--- START ---

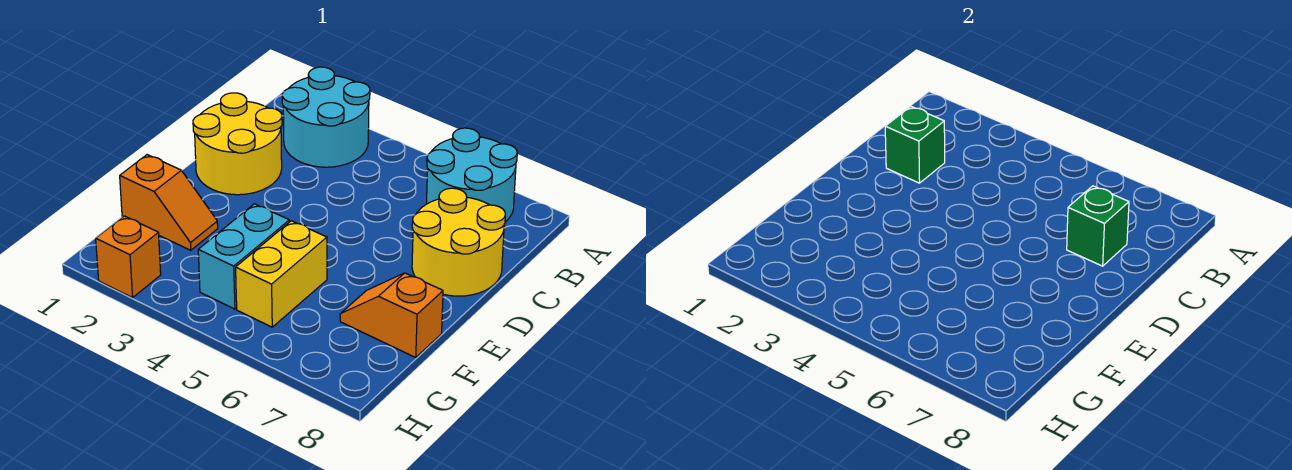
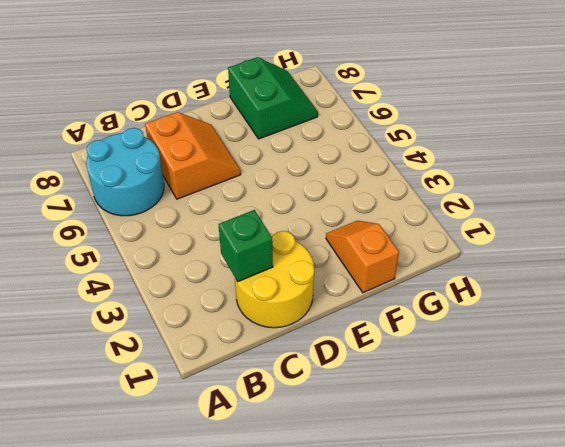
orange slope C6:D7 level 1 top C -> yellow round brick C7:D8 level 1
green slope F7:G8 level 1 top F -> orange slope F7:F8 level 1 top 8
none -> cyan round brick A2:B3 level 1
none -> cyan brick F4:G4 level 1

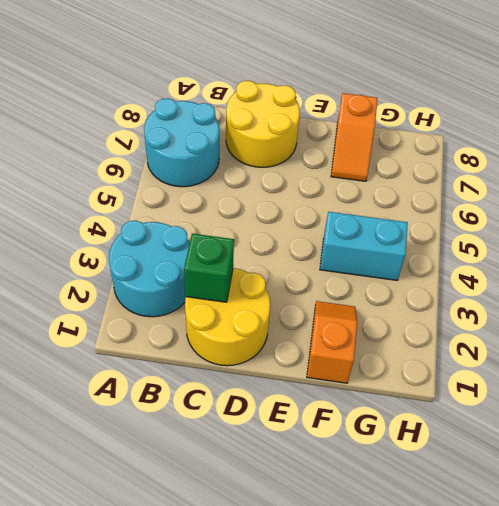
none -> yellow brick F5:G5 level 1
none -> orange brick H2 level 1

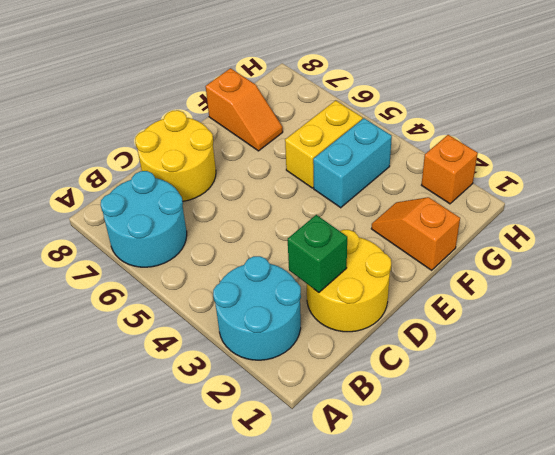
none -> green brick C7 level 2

--- END ---

> [TASK DESCRIPTION]:
Could the entries above be restated word for word, with the pictures left out?

> [EXERCISE OUTPUT]:
orange slope C6:D7 level 1 top C -> yellow round brick C7:D8 level 1
green slope F7:G8 level 1 top F -> orange slope F7:F8 level 1 top 8
none -> cyan round brick A2:B3 level 1
none -> cyan brick F4:G4 level 1

none -> yellow brick F5:G5 level 1
none -> orange brick H2 level 1

none -> green brick C7 level 2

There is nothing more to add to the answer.